■ DIRECTIONS
Copy the entries below exactly. Images do not belong in the copy.

■ DATA IN THIS EXERCISE
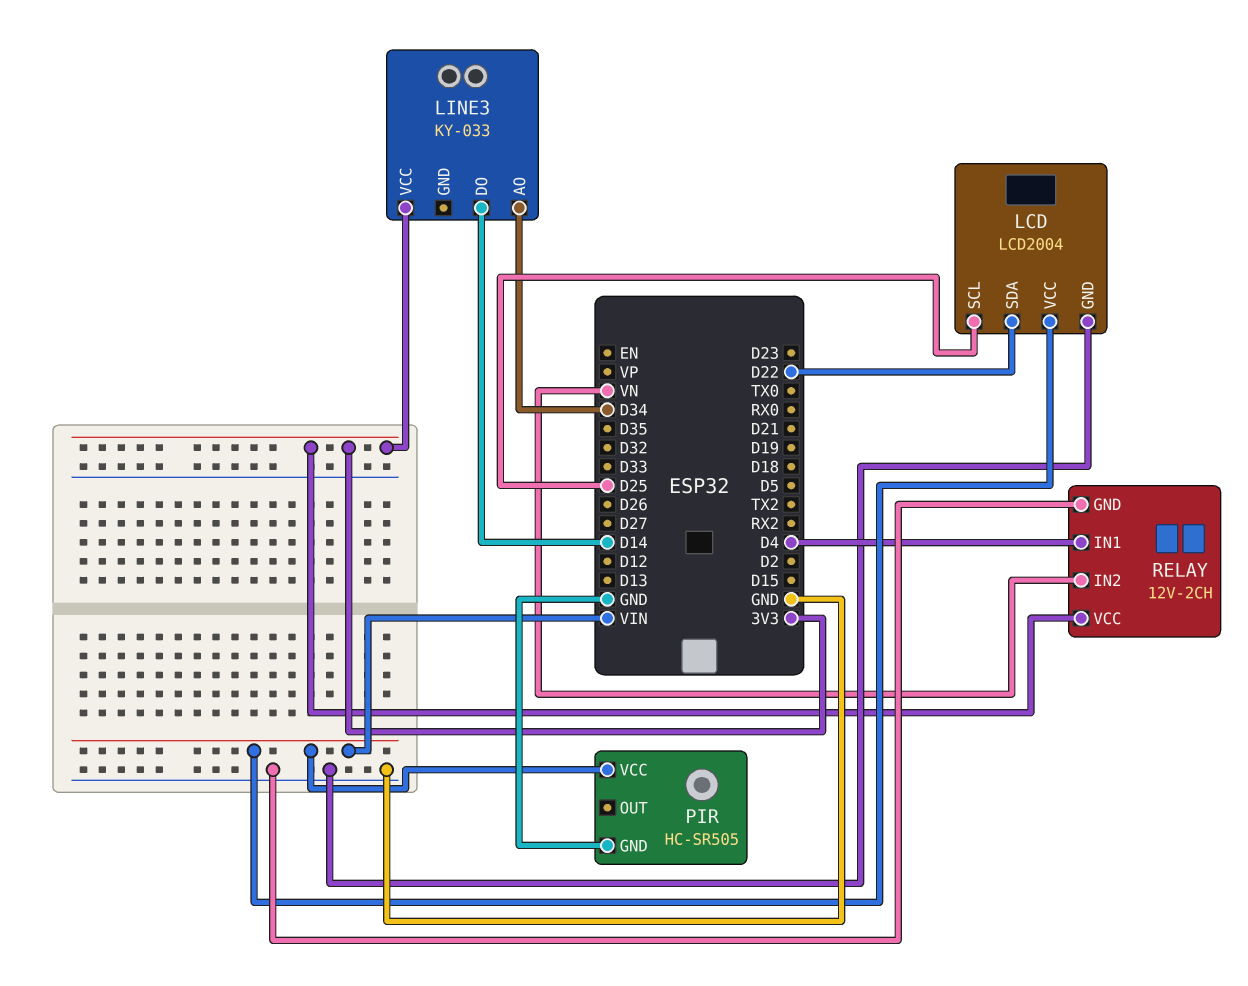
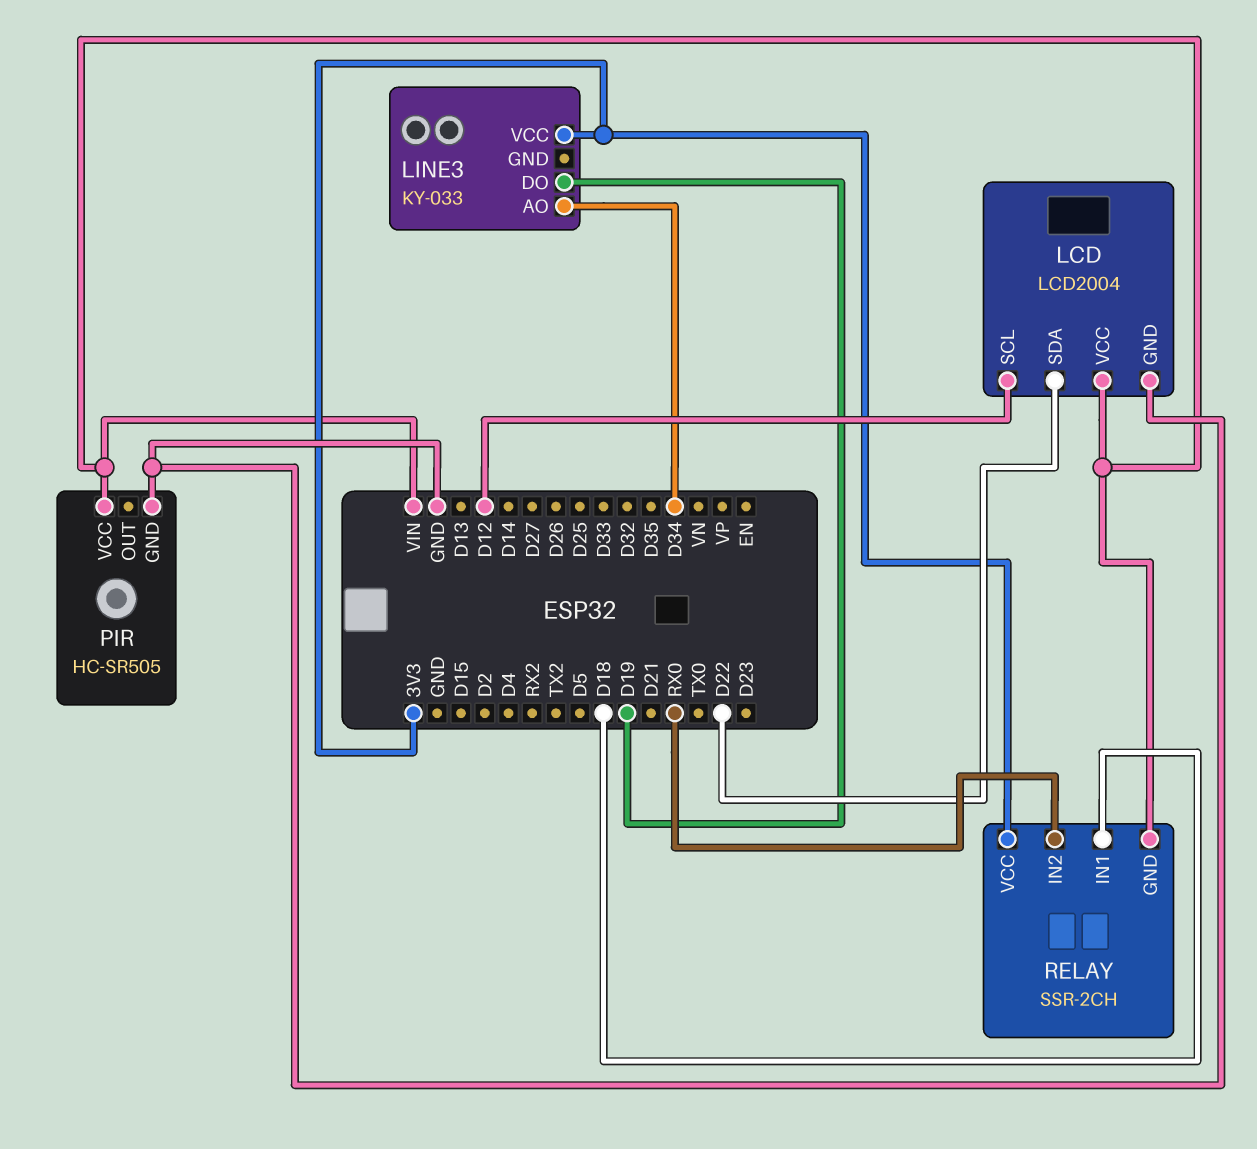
LCD pin SCL: D25 -> D12
LINE3 pin DO: D14 -> D19
RELAY: 12V-2CH -> SSR-2CH
RELAY pin GND: GND -> VIN
RELAY pin IN1: D4 -> D18
RELAY pin IN2: VN -> RX0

■ RESULT OF THE EXERCISE
LCD pin SCL: D25 -> D12
LINE3 pin DO: D14 -> D19
RELAY: 12V-2CH -> SSR-2CH
RELAY pin GND: GND -> VIN
RELAY pin IN1: D4 -> D18
RELAY pin IN2: VN -> RX0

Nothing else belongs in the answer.